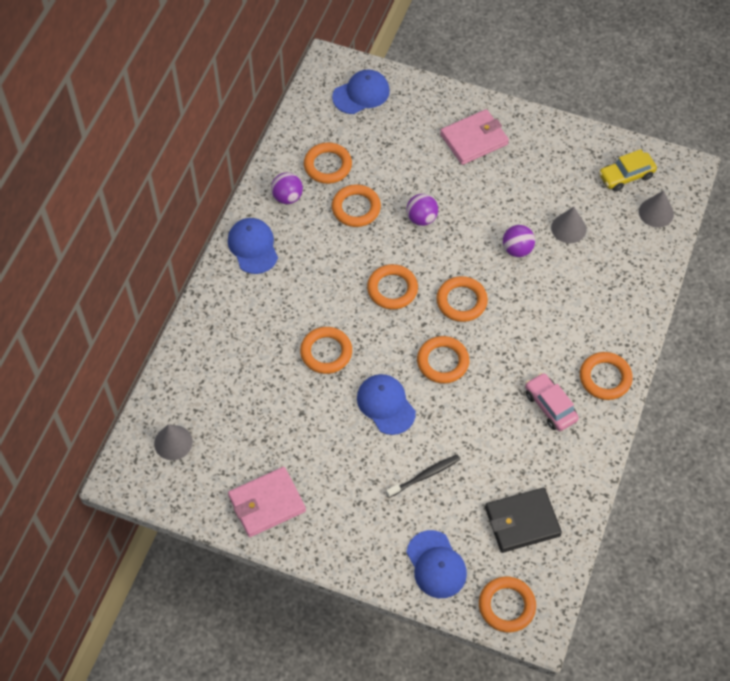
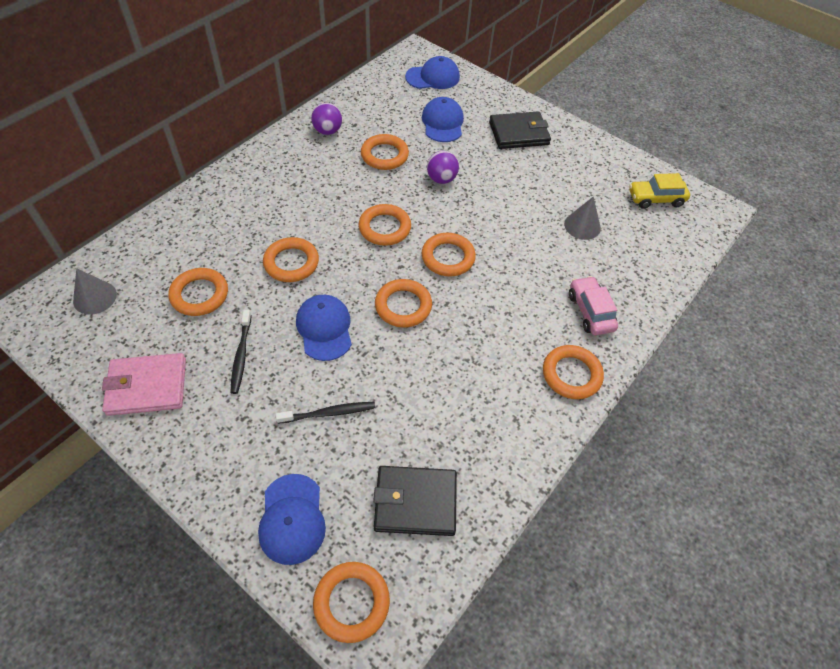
camera: 15 degrees right, 5 degrees down
blue cap [228,218,278,274] -> blue cap moved to [422,97,464,142]
orange ring [304,142,352,184] -> orange ring moved to [169,268,228,316]
pink wallet [440,109,509,165] -> black wallet [489,111,551,149]
purple ball [503,225,535,257] -> none
pink car [525,373,579,431] -> pink car moved to [569,276,618,335]
grey cone [639,190,674,227] -> none
none -> black toothbrush [230,310,252,394]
----
_PROBLEM REQUIREMENTS:_ In the entries, find every line holding "none" and copy it.

_RESPONSE AREA:_
purple ball [503,225,535,257] -> none
grey cone [639,190,674,227] -> none
none -> black toothbrush [230,310,252,394]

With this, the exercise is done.